Whenever the word "yellow" appears in a line of the listing, copy that line.

Data provided
......
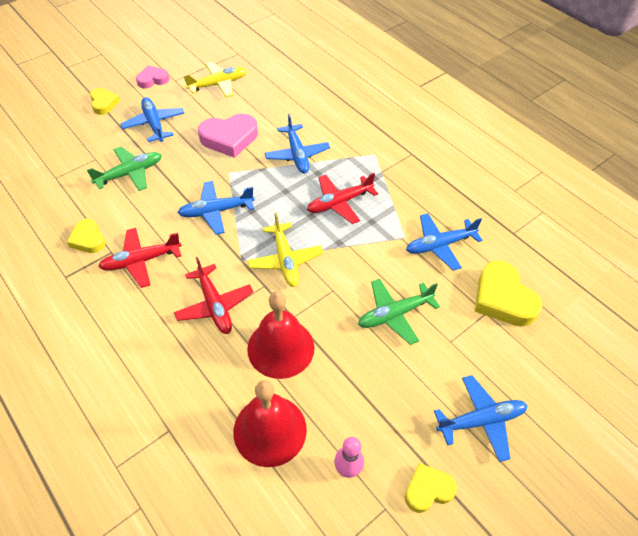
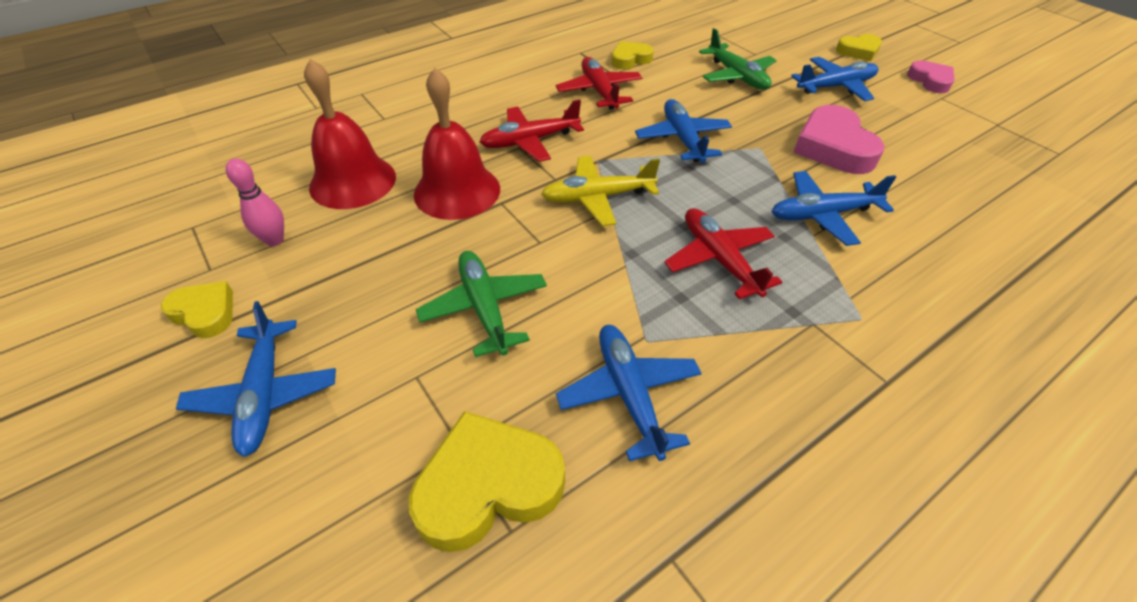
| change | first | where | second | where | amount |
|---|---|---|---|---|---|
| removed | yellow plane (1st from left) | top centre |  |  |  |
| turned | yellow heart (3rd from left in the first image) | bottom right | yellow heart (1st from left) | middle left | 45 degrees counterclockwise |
......
Task output
| removed | yellow plane (1st from left) | top centre |  |  |  |
| turned | yellow heart (3rd from left in the first image) | bottom right | yellow heart (1st from left) | middle left | 45 degrees counterclockwise |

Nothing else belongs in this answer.